### [GOAL OF THE EXERCISE]
Omit all pictures and give the records below again exactly as written.

--- EXTRACTED ENTRIES ---

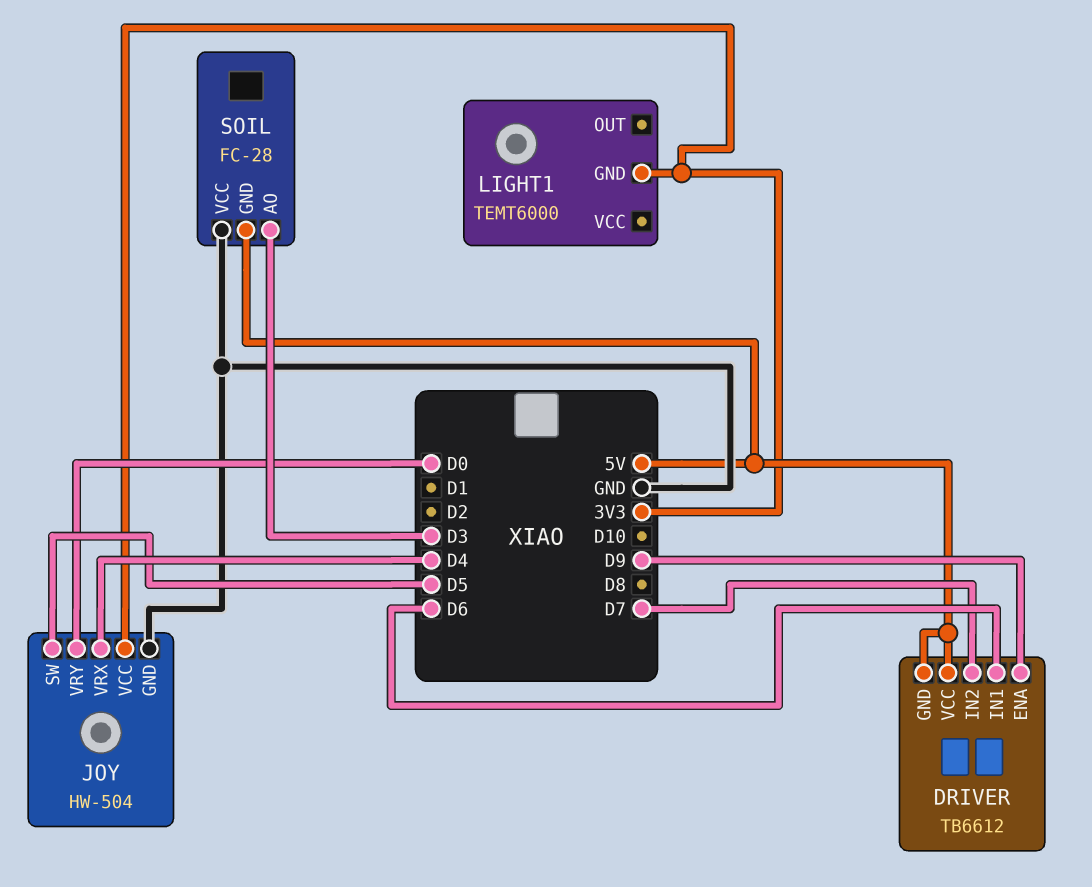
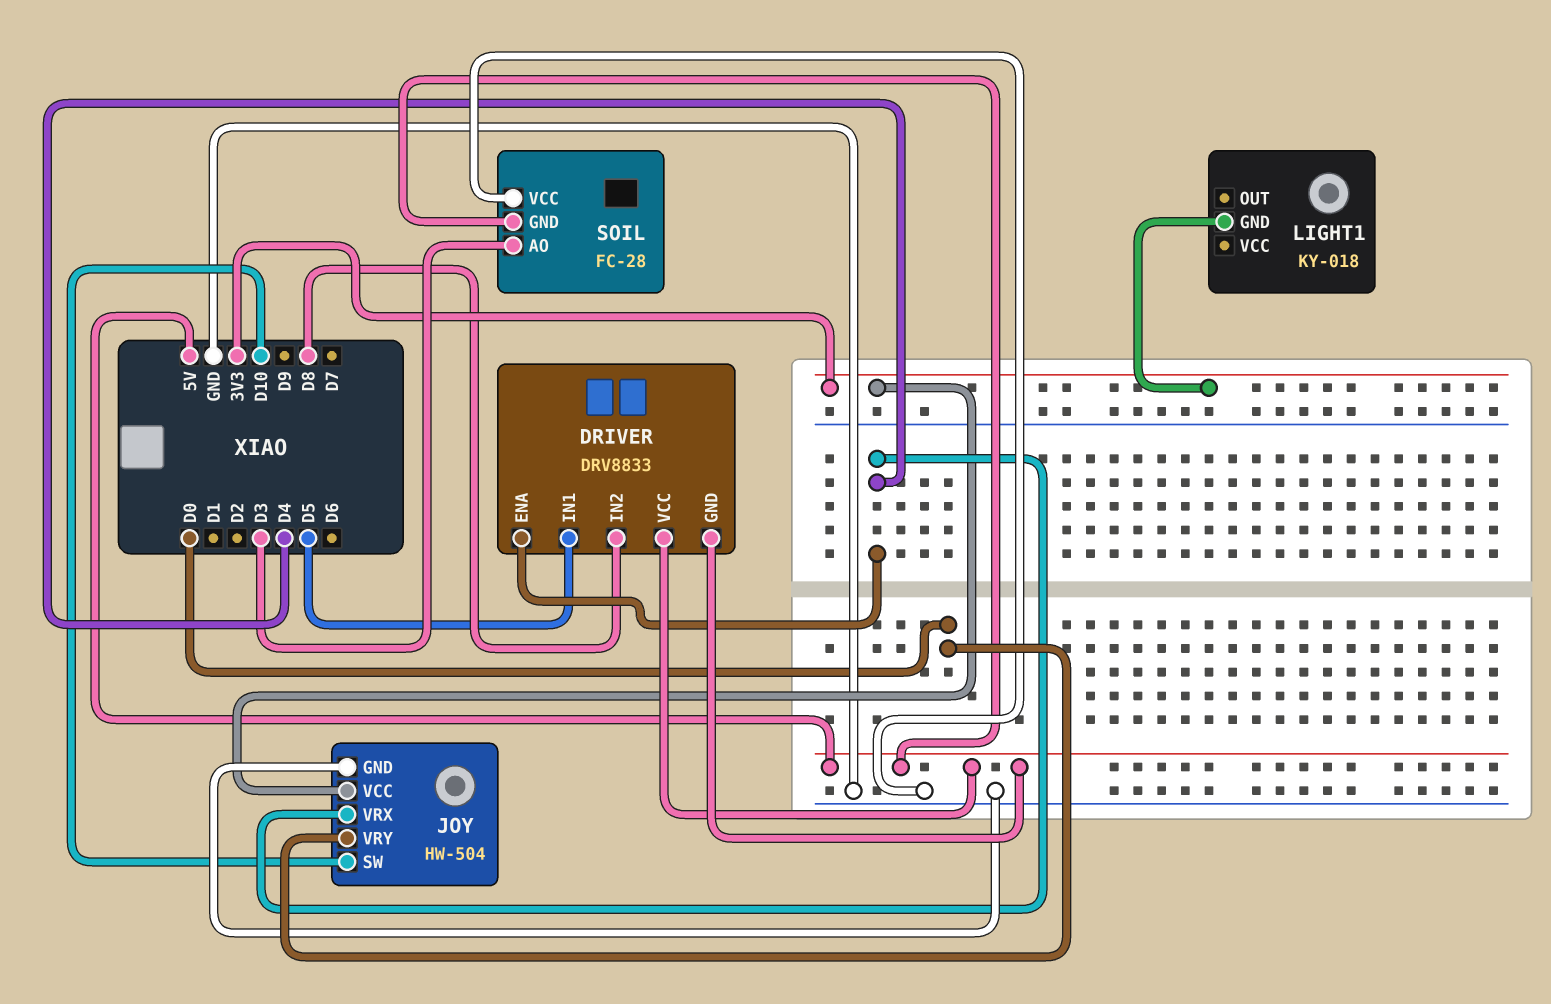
DRIVER: TB6612 -> DRV8833
DRIVER pin ENA: D9 -> D4
DRIVER pin IN1: D6 -> D5
DRIVER pin IN2: D7 -> D8
JOY pin SW: D5 -> D10
LIGHT1: TEMT6000 -> KY-018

---

### [RESPONSE BOX]
DRIVER: TB6612 -> DRV8833
DRIVER pin ENA: D9 -> D4
DRIVER pin IN1: D6 -> D5
DRIVER pin IN2: D7 -> D8
JOY pin SW: D5 -> D10
LIGHT1: TEMT6000 -> KY-018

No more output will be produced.